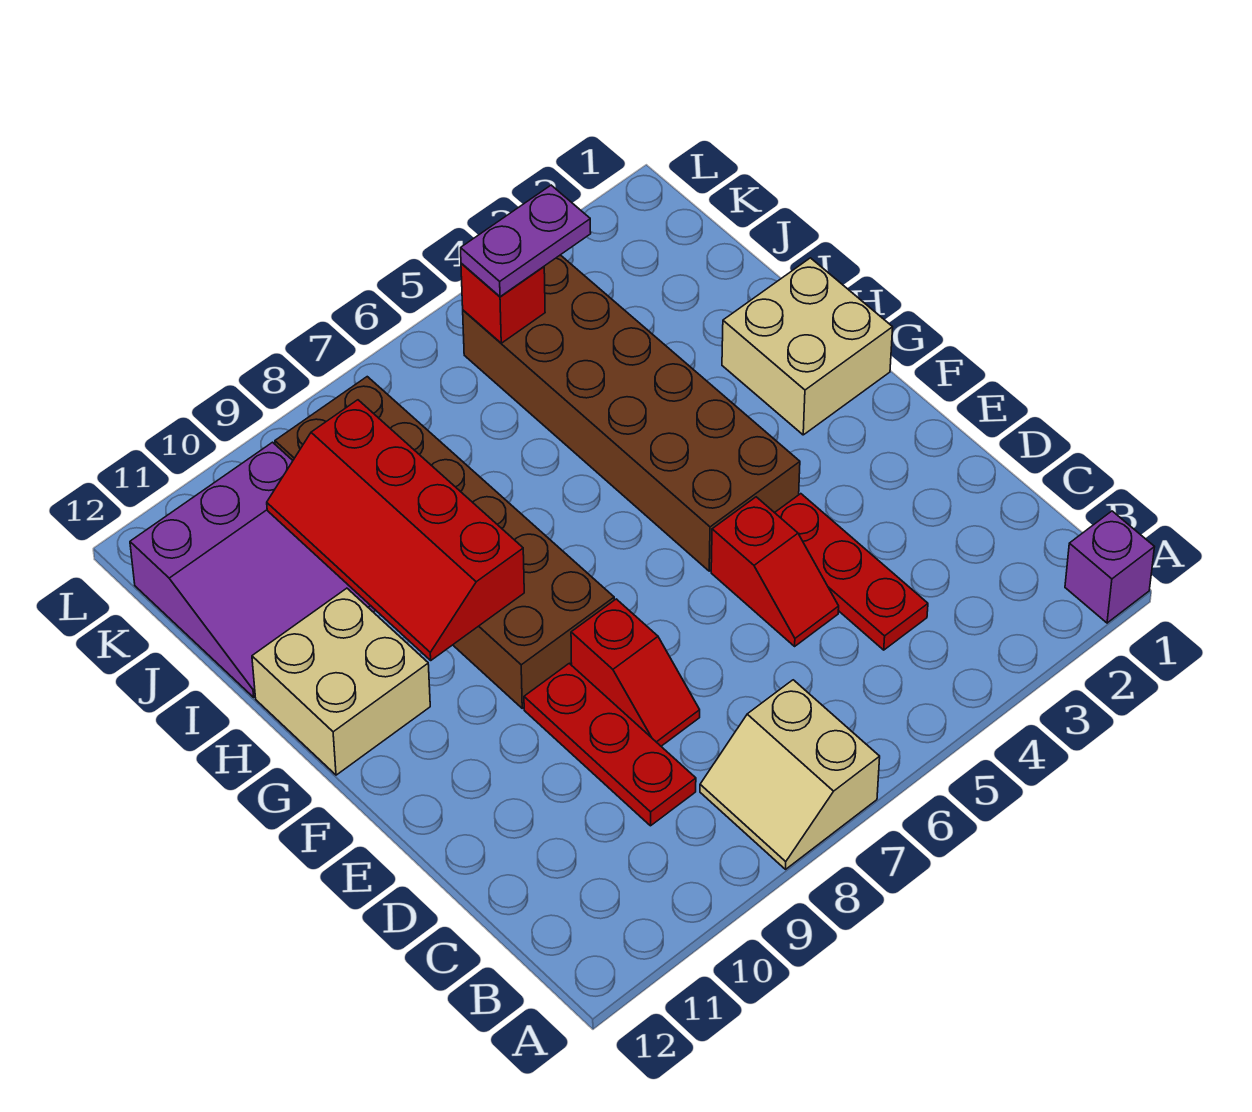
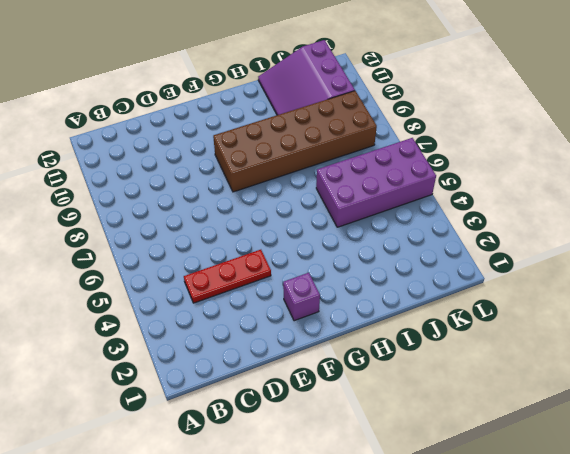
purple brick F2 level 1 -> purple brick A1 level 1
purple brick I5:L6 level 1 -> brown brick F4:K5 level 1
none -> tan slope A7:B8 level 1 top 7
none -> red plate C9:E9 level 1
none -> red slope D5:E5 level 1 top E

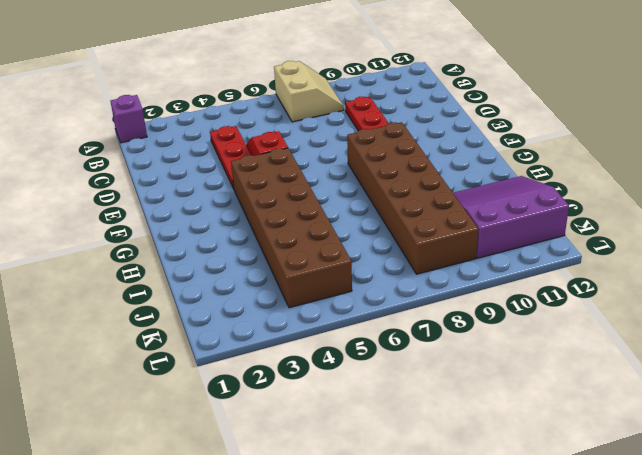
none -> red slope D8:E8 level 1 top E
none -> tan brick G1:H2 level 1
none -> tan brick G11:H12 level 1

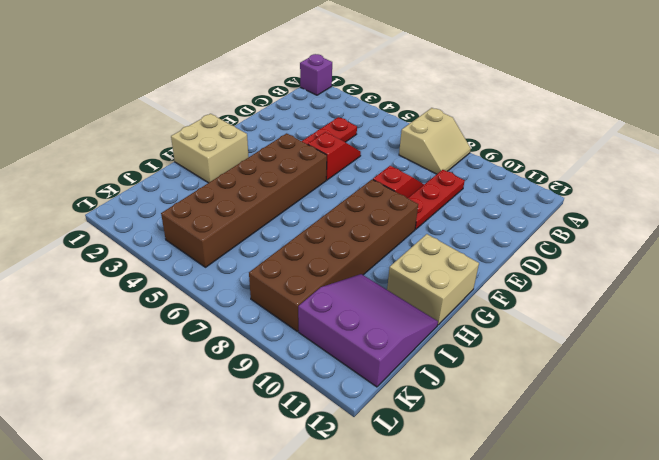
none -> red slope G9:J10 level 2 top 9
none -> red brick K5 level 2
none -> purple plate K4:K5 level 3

⁂

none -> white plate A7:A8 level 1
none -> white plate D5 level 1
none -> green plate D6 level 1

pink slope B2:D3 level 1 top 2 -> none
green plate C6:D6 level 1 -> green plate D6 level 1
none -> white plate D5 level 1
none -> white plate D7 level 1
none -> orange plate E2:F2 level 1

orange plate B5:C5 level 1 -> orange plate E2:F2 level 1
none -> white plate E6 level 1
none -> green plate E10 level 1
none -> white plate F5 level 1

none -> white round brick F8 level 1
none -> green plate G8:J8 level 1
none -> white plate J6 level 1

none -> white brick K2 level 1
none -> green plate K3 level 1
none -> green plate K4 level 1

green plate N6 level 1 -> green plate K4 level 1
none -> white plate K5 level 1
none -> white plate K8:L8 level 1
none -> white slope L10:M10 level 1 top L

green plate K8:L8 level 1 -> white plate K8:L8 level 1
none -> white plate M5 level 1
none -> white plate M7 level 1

⁂

[Your task]:
Each line from the one that contains "none -> red slope D8:E8 level 1 top E" down to the one that contains "none -> purple plate K4:K5 level 3" is to be returned exactly as it stands above, both ends included, with pictures removed.

[Response]:
none -> red slope D8:E8 level 1 top E
none -> tan brick G1:H2 level 1
none -> tan brick G11:H12 level 1

none -> red slope G9:J10 level 2 top 9
none -> red brick K5 level 2
none -> purple plate K4:K5 level 3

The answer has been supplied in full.